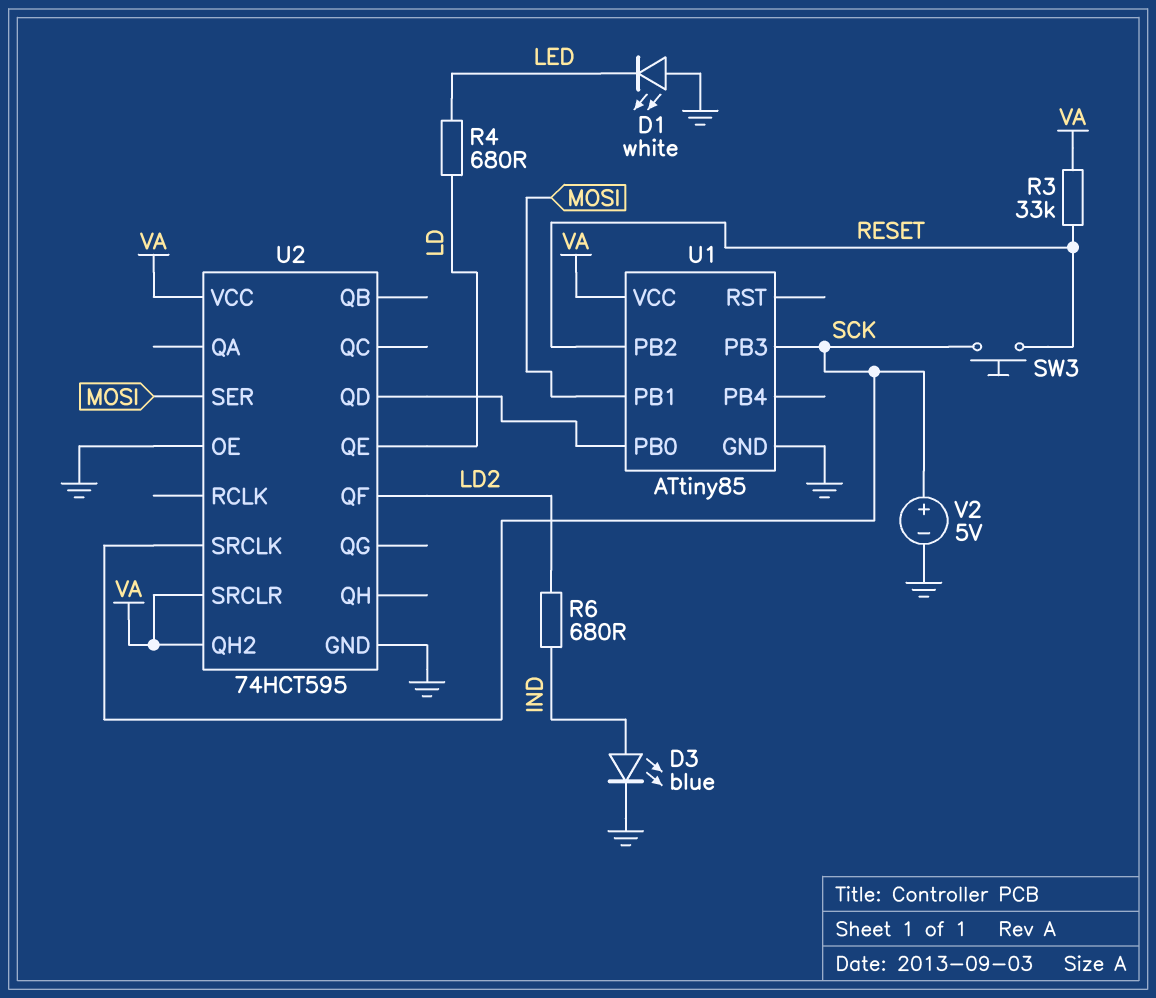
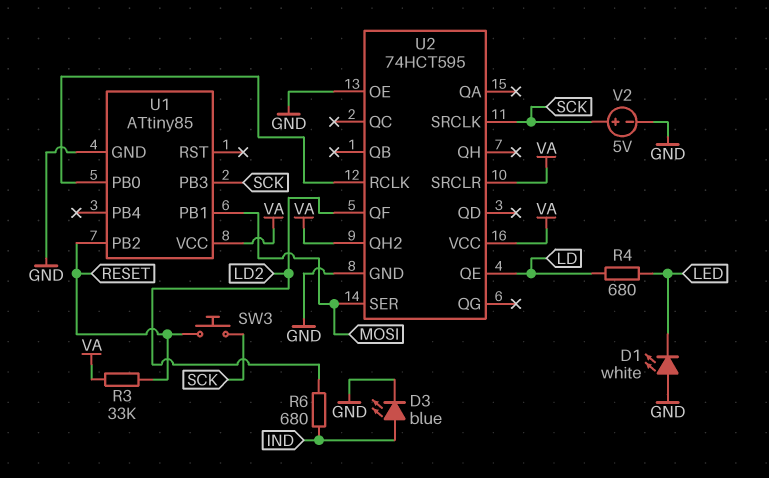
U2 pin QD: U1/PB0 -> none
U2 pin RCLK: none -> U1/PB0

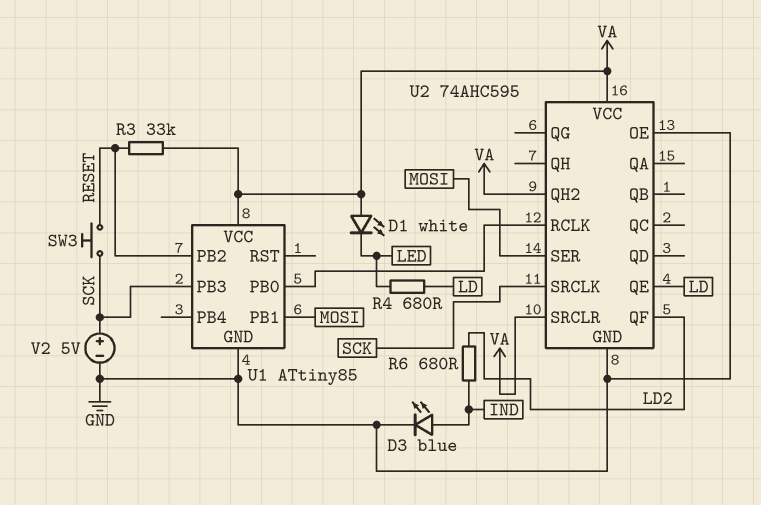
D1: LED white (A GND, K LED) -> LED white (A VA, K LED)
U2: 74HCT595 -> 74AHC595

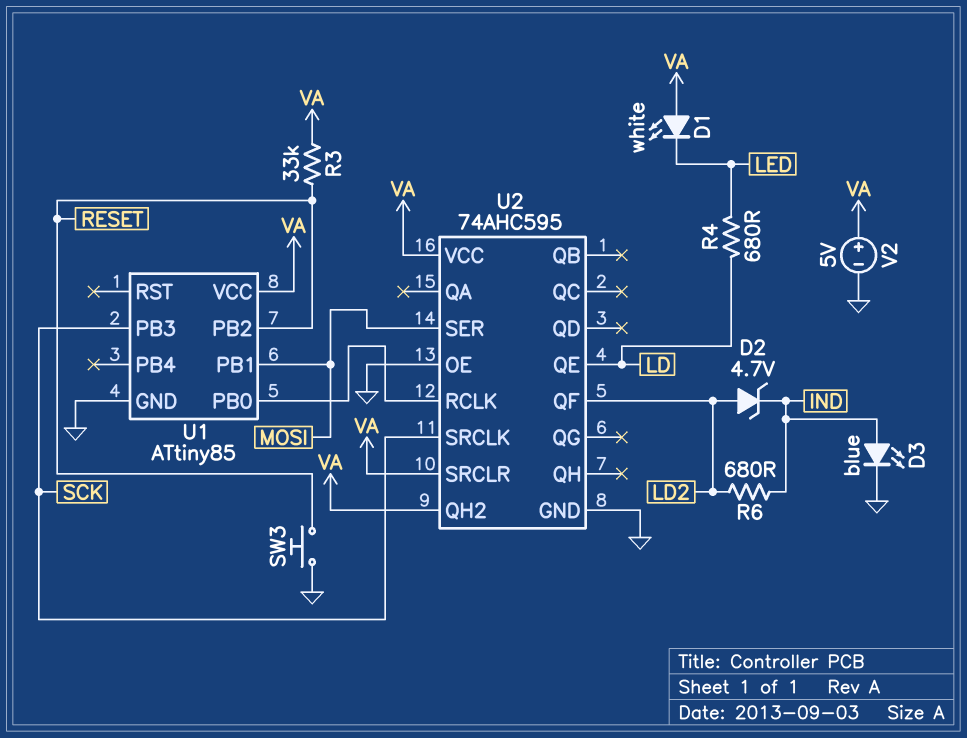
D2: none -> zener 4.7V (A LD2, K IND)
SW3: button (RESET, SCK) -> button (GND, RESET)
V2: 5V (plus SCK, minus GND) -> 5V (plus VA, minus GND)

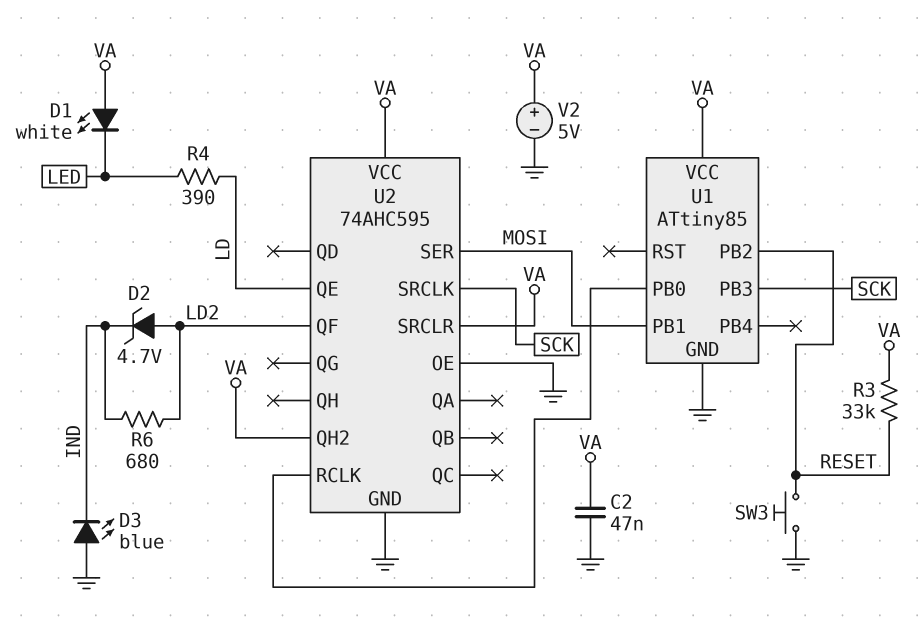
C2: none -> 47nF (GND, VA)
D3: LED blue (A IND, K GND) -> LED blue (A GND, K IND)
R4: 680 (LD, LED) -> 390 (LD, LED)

+++

# TASK ITEM
Starting at the line that contains "D3: LED blue", return every line through the last one above, exactly as written.

# YOUR RESPONSE
D3: LED blue (A IND, K GND) -> LED blue (A GND, K IND)
R4: 680 (LD, LED) -> 390 (LD, LED)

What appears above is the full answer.